GIVEN DATA:
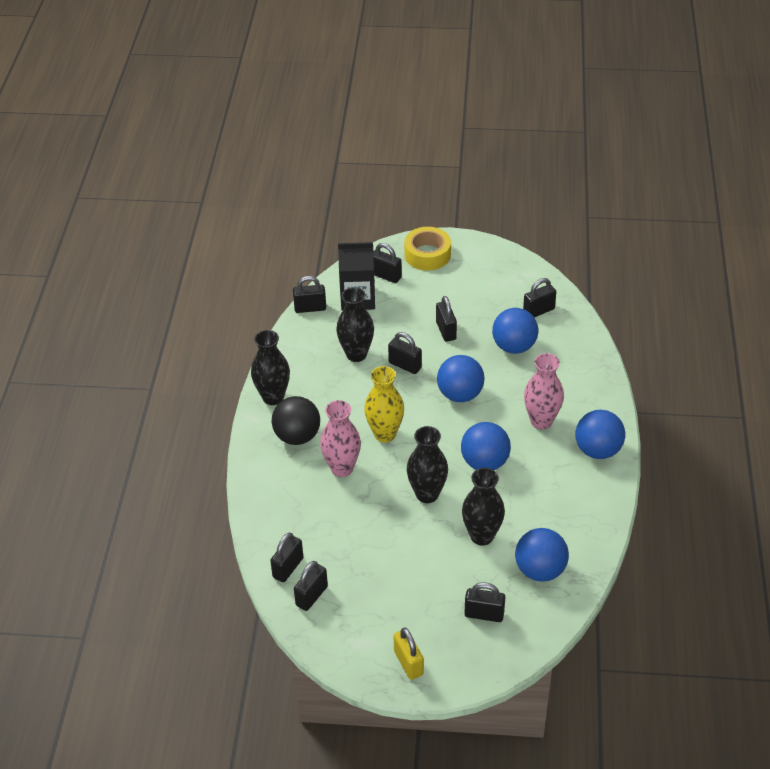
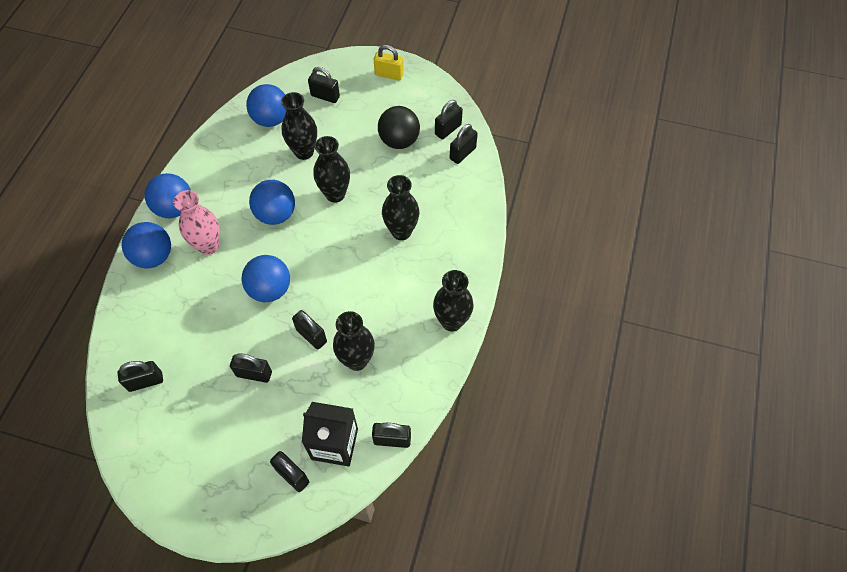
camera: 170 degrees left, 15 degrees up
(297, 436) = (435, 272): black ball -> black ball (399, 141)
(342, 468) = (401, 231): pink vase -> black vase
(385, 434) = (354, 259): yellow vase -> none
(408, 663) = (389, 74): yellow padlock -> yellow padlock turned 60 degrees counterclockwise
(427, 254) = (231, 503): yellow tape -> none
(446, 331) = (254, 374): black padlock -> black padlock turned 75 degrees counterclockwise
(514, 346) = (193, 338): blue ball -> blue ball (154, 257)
...
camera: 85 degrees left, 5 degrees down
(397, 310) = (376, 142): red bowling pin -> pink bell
* * *
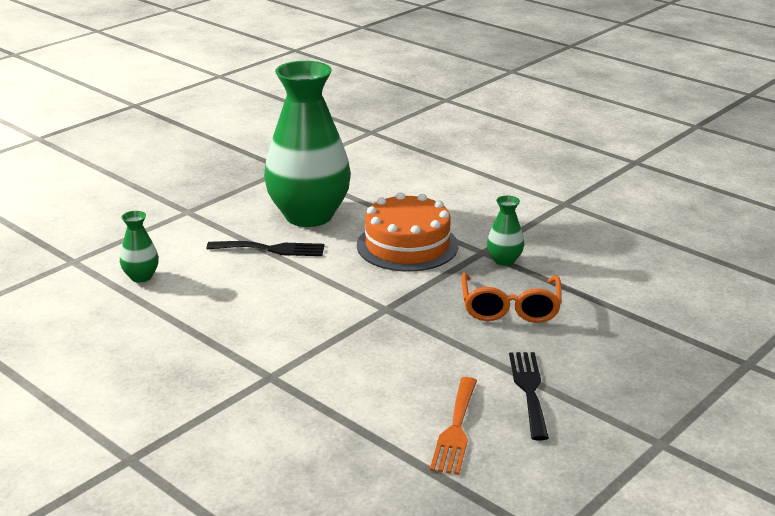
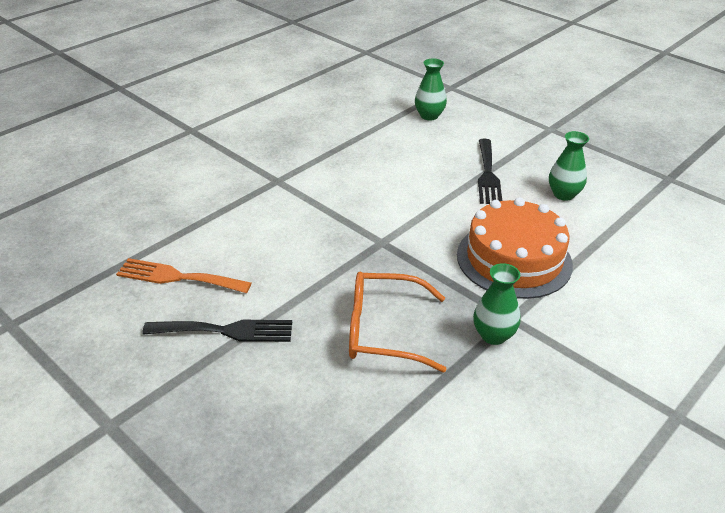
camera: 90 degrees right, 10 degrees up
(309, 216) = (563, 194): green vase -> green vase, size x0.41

EXERCISE GOAL:
With the line that has "(427, 254) = (231, 503): yellow tape -> none" as the first and the line that has "(514, 346) = (193, 338): blue" as the last, repeat exactly that run of lines above and no more.

SOLUTION FOR THIS TASK:
(427, 254) = (231, 503): yellow tape -> none
(446, 331) = (254, 374): black padlock -> black padlock turned 75 degrees counterclockwise
(514, 346) = (193, 338): blue ball -> blue ball (154, 257)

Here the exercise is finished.